▸ Work order
Write out every record below exactly as given. Leave the pictures out.

(Dataset records)
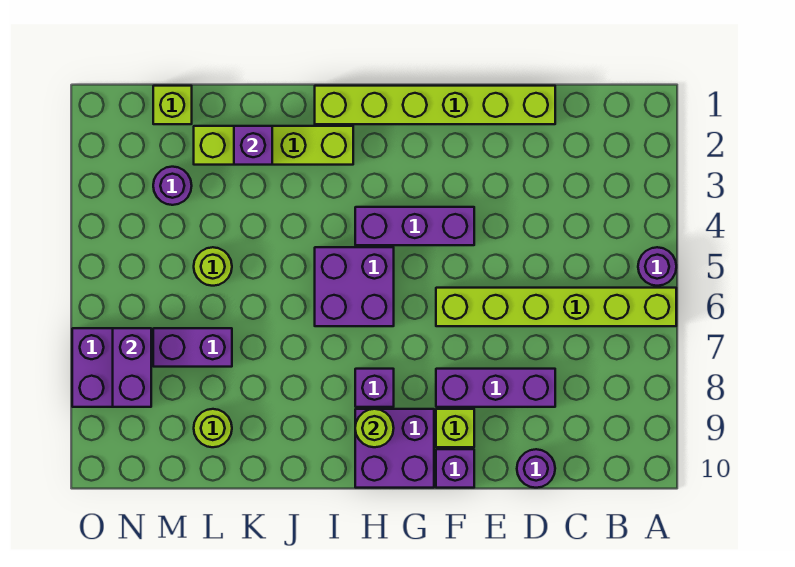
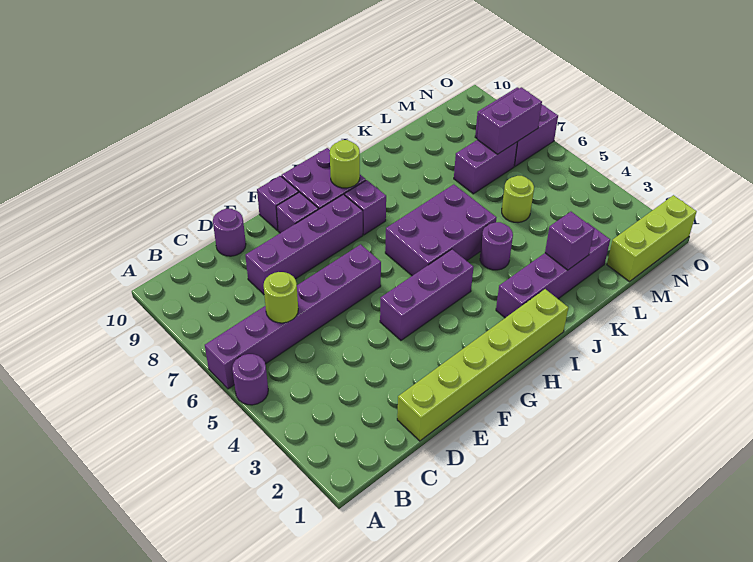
lime 1x6 brick [436,288,676,326] -> purple 1x6 brick [205,244,381,389]
purple 1x3 brick [436,369,555,407] -> purple 1x4 brick [245,194,363,294]
lime 1x1 brick [436,409,474,447] -> purple 1x1 brick [276,192,318,233]
purple 2x2 brick [315,247,394,326] -> purple 2x3 brick [385,184,497,276]
lime 1x4 brick [194,126,353,165] -> purple 1x4 brick [496,223,610,318]
lime 1x1 round brick [194,409,232,447] -> lime 1x1 round brick moved to [264,272,298,323]
lime 1x1 brick [153,86,192,124] -> lime 1x3 brick [607,195,697,282]
purple 1x1 round brick [153,167,192,205] -> purple 1x1 round brick moved to [480,222,513,270]
purple 1x2 brick [113,328,151,407] -> purple 1x2 brick turned to [477,87,542,154]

▸ Exercise result
lime 1x6 brick [436,288,676,326] -> purple 1x6 brick [205,244,381,389]
purple 1x3 brick [436,369,555,407] -> purple 1x4 brick [245,194,363,294]
lime 1x1 brick [436,409,474,447] -> purple 1x1 brick [276,192,318,233]
purple 2x2 brick [315,247,394,326] -> purple 2x3 brick [385,184,497,276]
lime 1x4 brick [194,126,353,165] -> purple 1x4 brick [496,223,610,318]
lime 1x1 round brick [194,409,232,447] -> lime 1x1 round brick moved to [264,272,298,323]
lime 1x1 brick [153,86,192,124] -> lime 1x3 brick [607,195,697,282]
purple 1x1 round brick [153,167,192,205] -> purple 1x1 round brick moved to [480,222,513,270]
purple 1x2 brick [113,328,151,407] -> purple 1x2 brick turned to [477,87,542,154]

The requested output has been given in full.